§ Work request:
Reproduce the whole listing exactly and let no picture into the copy.

[Opening Extracted records section]

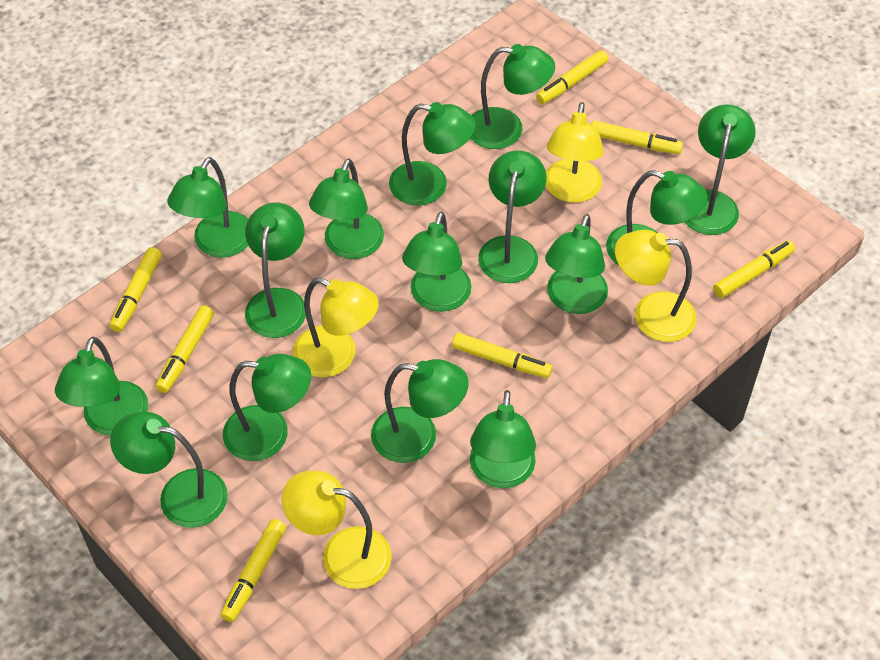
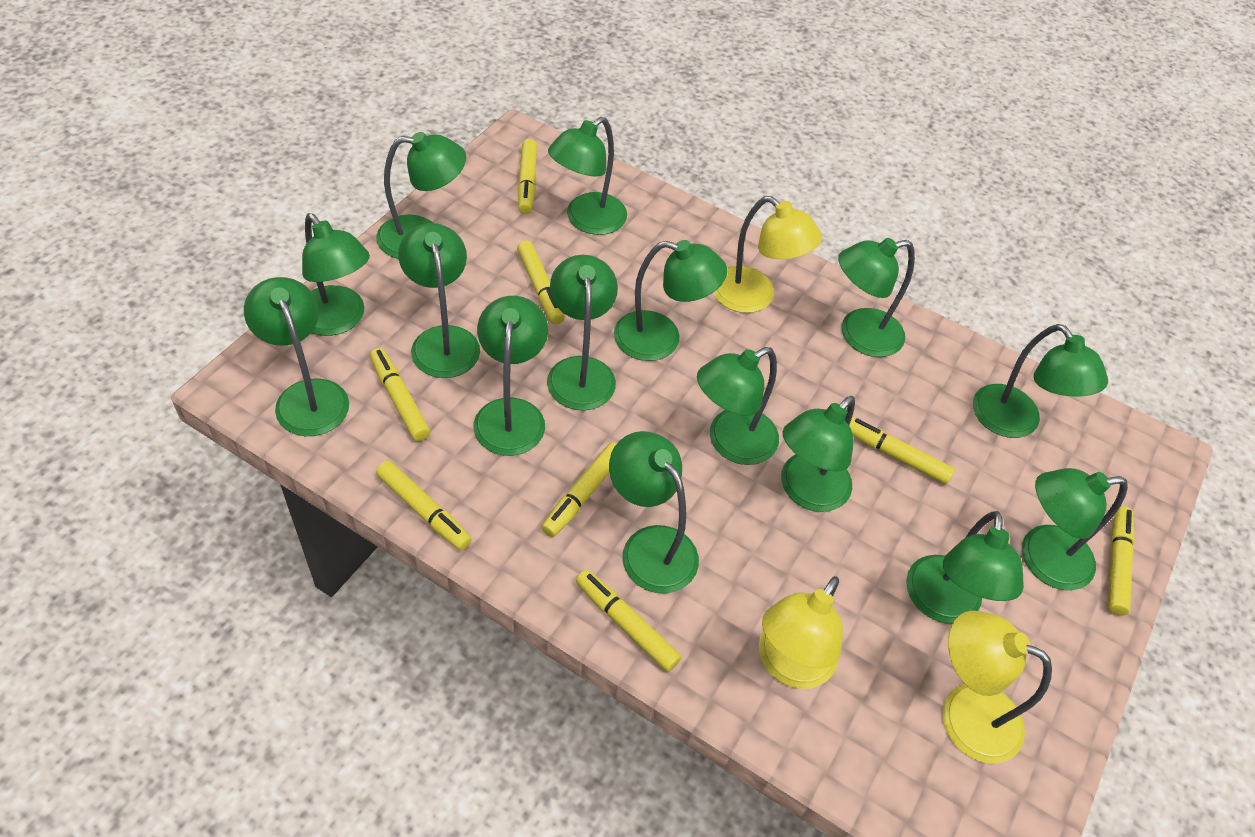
yellow lamp: 4 -> 3
yellow marker: 7 -> 8

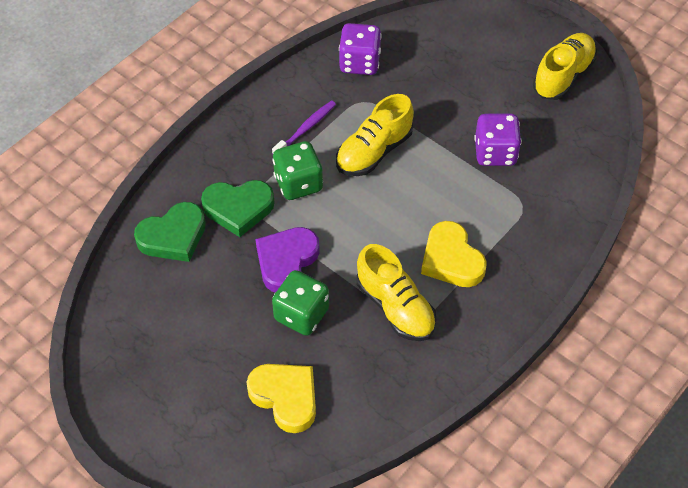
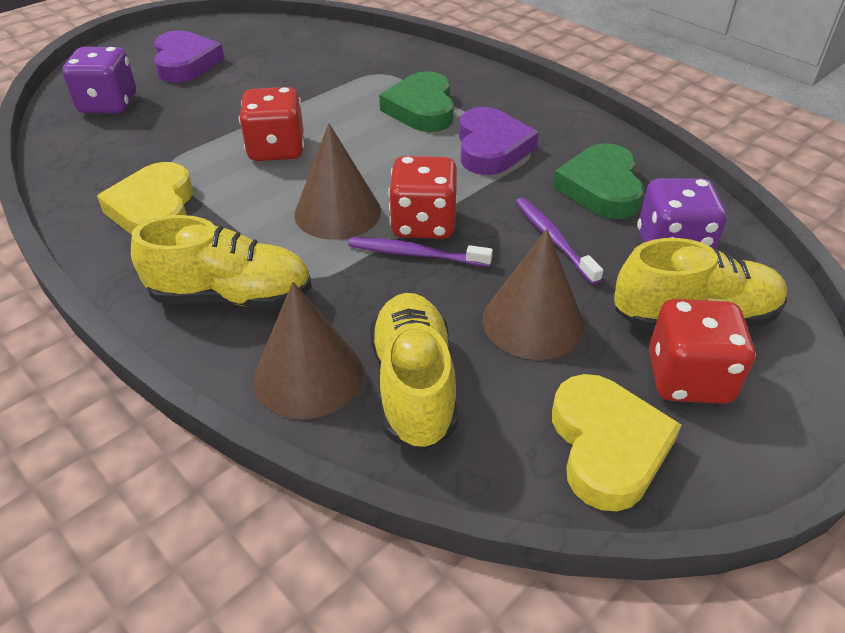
brown cone: 0 -> 3
green dice: 2 -> 0
purple heart: 1 -> 2
purple toothbrush: 1 -> 2
red dice: 0 -> 3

[Closing Extracted records section]

§ Expected answer:
yellow lamp: 4 -> 3
yellow marker: 7 -> 8

brown cone: 0 -> 3
green dice: 2 -> 0
purple heart: 1 -> 2
purple toothbrush: 1 -> 2
red dice: 0 -> 3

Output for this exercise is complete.